GIVEN RECORDS:
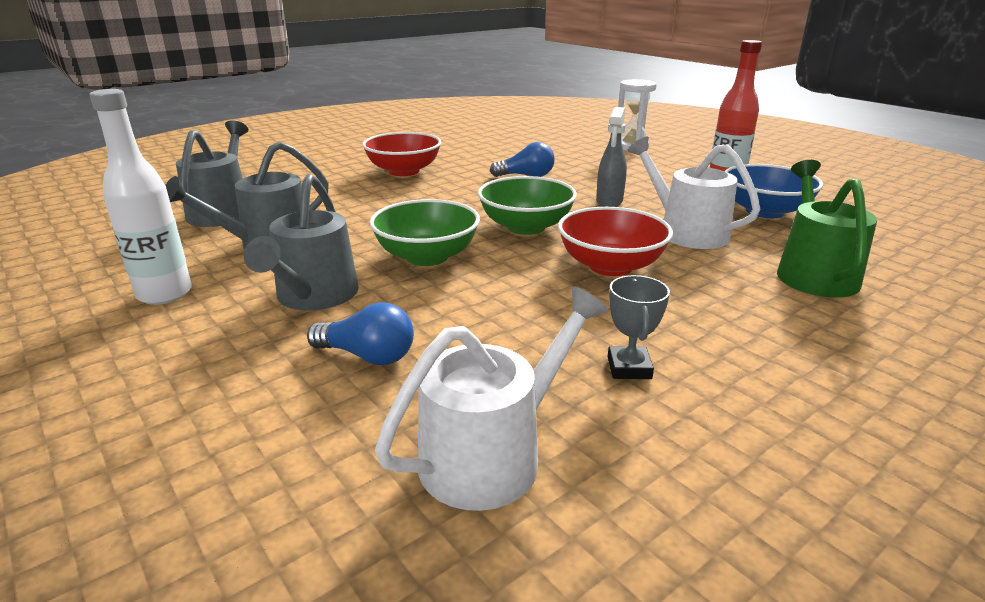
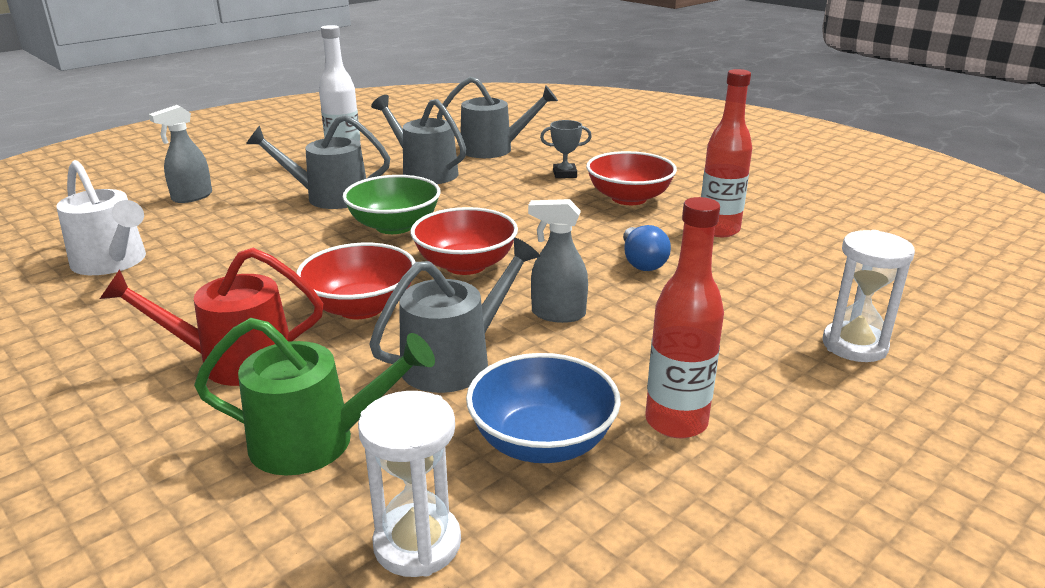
camera: 85 degrees right, 0 degrees up
blue light bulb [307,303,414,365] -> none
green bowl [478,176,577,235] -> red bowl [411,207,518,275]
grey trophy [608,275,670,379] -> grey trophy moved to [540,120,592,178]
white watering can [627,137,760,249] -> grey watering can [369,238,540,393]
none -> red watering can [100,248,323,386]
none -> grey spray bottle [149,105,212,203]
none -> white hourglass [358,391,461,577]
none -> red bottle [701,69,752,237]

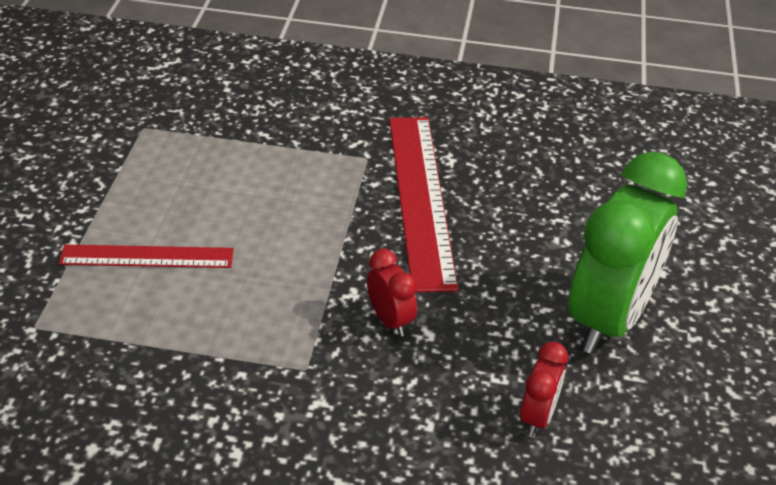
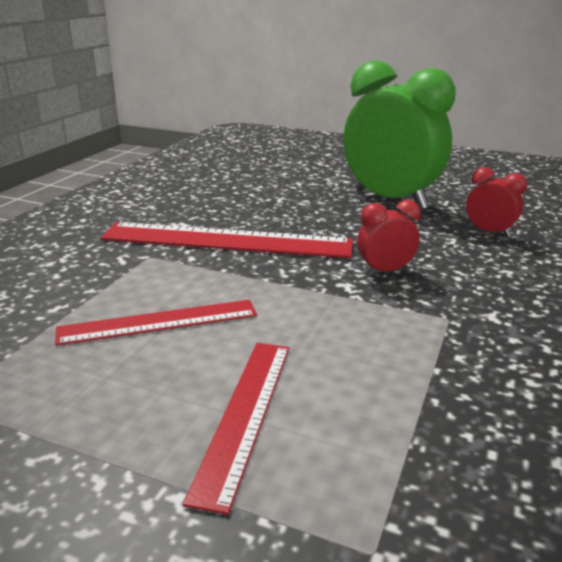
camera: 75 degrees left, 15 degrees down
none -> red ruler [55,300,257,346]

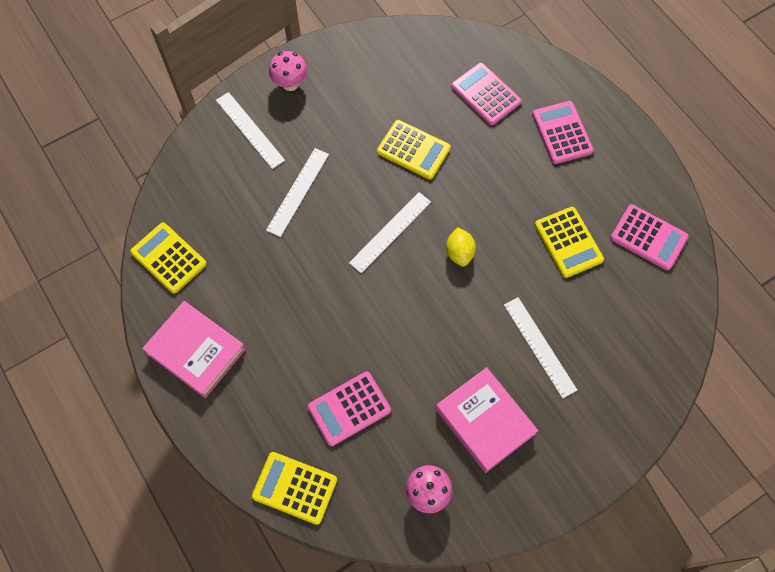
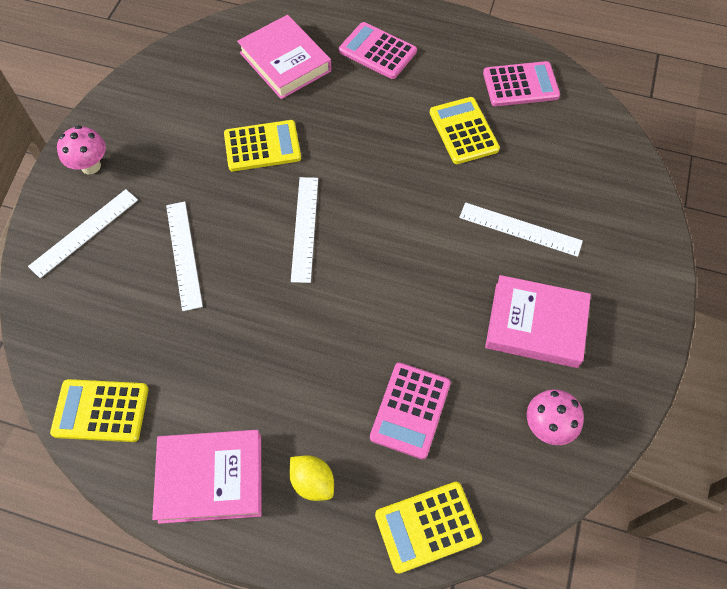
camera: 40 degrees left, 5 degrees down
white ruler [216,92,285,169] -> white ruler turned 60 degrees counterclockwise [28,189,138,278]
yellow lemon [446,227,476,267] -> yellow lemon moved to [289,455,334,501]
pink calculator [451,63,522,125] -> pink book [237,15,332,99]
yellow calculator [535,207,604,278] -> yellow calculator turned 135 degrees counterclockwise [430,97,500,164]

EXERCISE OBJECTIVE:
The line containing "grey trophy [608,275,670,379]" marks the end; please output exactly the lines of the listing above from its first line through that line, without pictures.

RESPONSE:
camera: 85 degrees right, 0 degrees up
blue light bulb [307,303,414,365] -> none
green bowl [478,176,577,235] -> red bowl [411,207,518,275]
grey trophy [608,275,670,379] -> grey trophy moved to [540,120,592,178]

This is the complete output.